§ **INSTRUCTIONS TO FOLLOW**:
Reproduce the data below word for word, leaving out the pictures.

§ **DATA EXTRACT**:
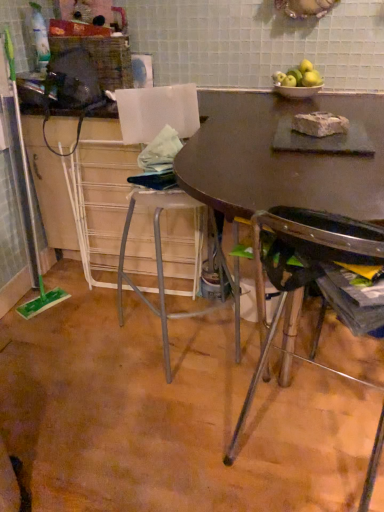
Identify the location of blank area to the left of metallic silver chair at lower right. (149, 453).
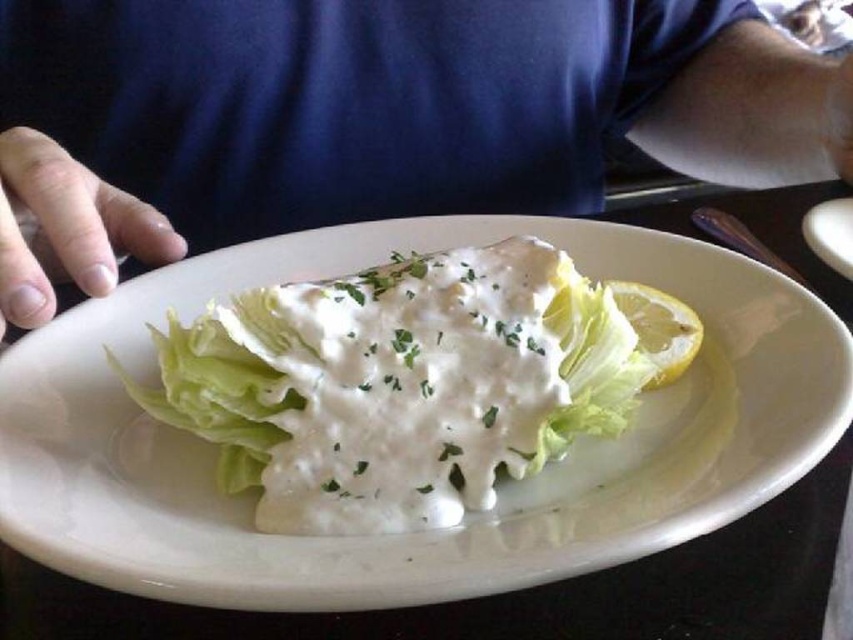
Question: Can you confirm if green leafy lettuce at center is bigger than yellow smooth lemon at upper right?

Choices:
 (A) yes
 (B) no

Answer: (A)

Question: Can you confirm if blue fabric shirt at upper center is positioned above green leafy lettuce at center?

Choices:
 (A) no
 (B) yes

Answer: (B)

Question: Which is farther from the yellow smooth lemon at upper right?

Choices:
 (A) green leafy lettuce at center
 (B) blue fabric shirt at upper center

Answer: (B)

Question: Is blue fabric shirt at upper center below yellow smooth lemon at upper right?

Choices:
 (A) no
 (B) yes

Answer: (A)

Question: Estimate the real-world distances between objects in this image. Which object is closer to the green leafy lettuce at center?

Choices:
 (A) yellow smooth lemon at upper right
 (B) blue fabric shirt at upper center

Answer: (A)

Question: Which of the following is the closest to the observer?

Choices:
 (A) (503, 355)
 (B) (309, 86)

Answer: (A)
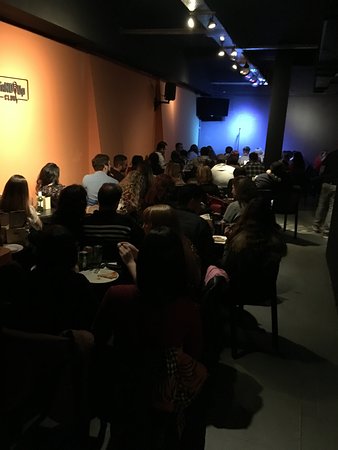
The image size is (338, 450). I want to click on floor, so click(313, 291), click(291, 409).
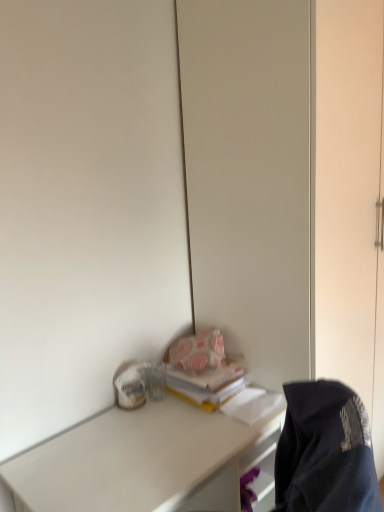
Question: Do you think dark blue fabric jacket at lower right is within yellow matte book at center, or outside of it?

Choices:
 (A) outside
 (B) inside

Answer: (A)

Question: Is dark blue fabric jacket at lower right taller or shorter than yellow matte book at center?

Choices:
 (A) tall
 (B) short

Answer: (A)

Question: Which object is positioned farthest from the dark blue fabric jacket at lower right?

Choices:
 (A) white matte desk at lower left
 (B) yellow matte book at center

Answer: (B)

Question: Which object is the farthest from the dark blue fabric jacket at lower right?

Choices:
 (A) yellow matte book at center
 (B) white matte desk at lower left

Answer: (A)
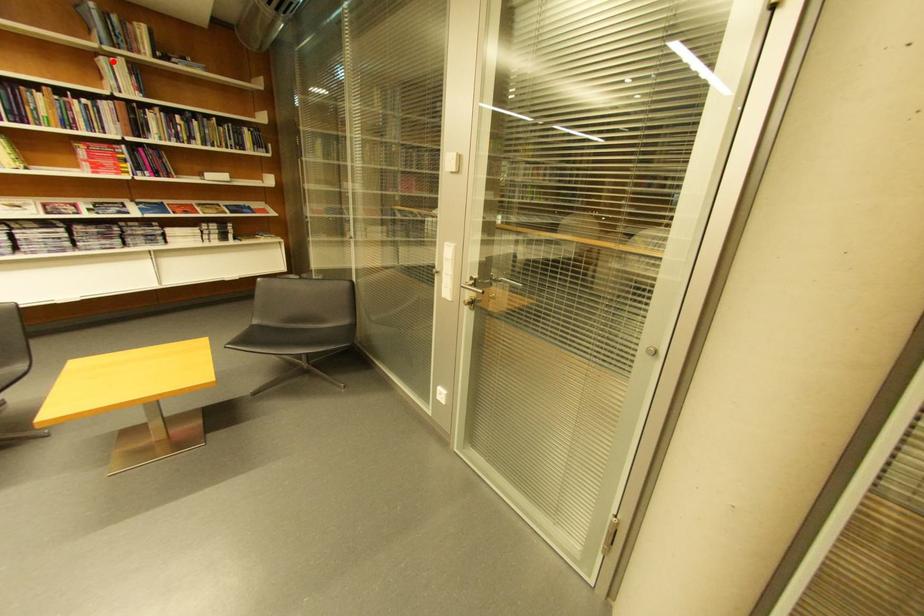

§ **ANSWER SECTION**:
Identify the location of blank area to the left of metallic silver chair at lower right. (149, 453).
Question: Can you confirm if green leafy lettuce at center is bigger than yellow smooth lemon at upper right?

Choices:
 (A) yes
 (B) no

Answer: (A)

Question: Can you confirm if blue fabric shirt at upper center is positioned above green leafy lettuce at center?

Choices:
 (A) no
 (B) yes

Answer: (B)

Question: Which is farther from the yellow smooth lemon at upper right?

Choices:
 (A) green leafy lettuce at center
 (B) blue fabric shirt at upper center

Answer: (B)

Question: Is blue fabric shirt at upper center below yellow smooth lemon at upper right?

Choices:
 (A) no
 (B) yes

Answer: (A)

Question: Estimate the real-world distances between objects in this image. Which object is closer to the green leafy lettuce at center?

Choices:
 (A) yellow smooth lemon at upper right
 (B) blue fabric shirt at upper center

Answer: (A)

Question: Which of the following is the closest to the observer?

Choices:
 (A) (503, 355)
 (B) (309, 86)

Answer: (A)
The image size is (338, 450). I want to click on floor, so click(313, 291), click(291, 409).
Question: Do you think dark blue fabric jacket at lower right is within yellow matte book at center, or outside of it?

Choices:
 (A) outside
 (B) inside

Answer: (A)

Question: Is dark blue fabric jacket at lower right taller or shorter than yellow matte book at center?

Choices:
 (A) tall
 (B) short

Answer: (A)

Question: Which object is positioned farthest from the dark blue fabric jacket at lower right?

Choices:
 (A) white matte desk at lower left
 (B) yellow matte book at center

Answer: (B)

Question: Which object is the farthest from the dark blue fabric jacket at lower right?

Choices:
 (A) yellow matte book at center
 (B) white matte desk at lower left

Answer: (A)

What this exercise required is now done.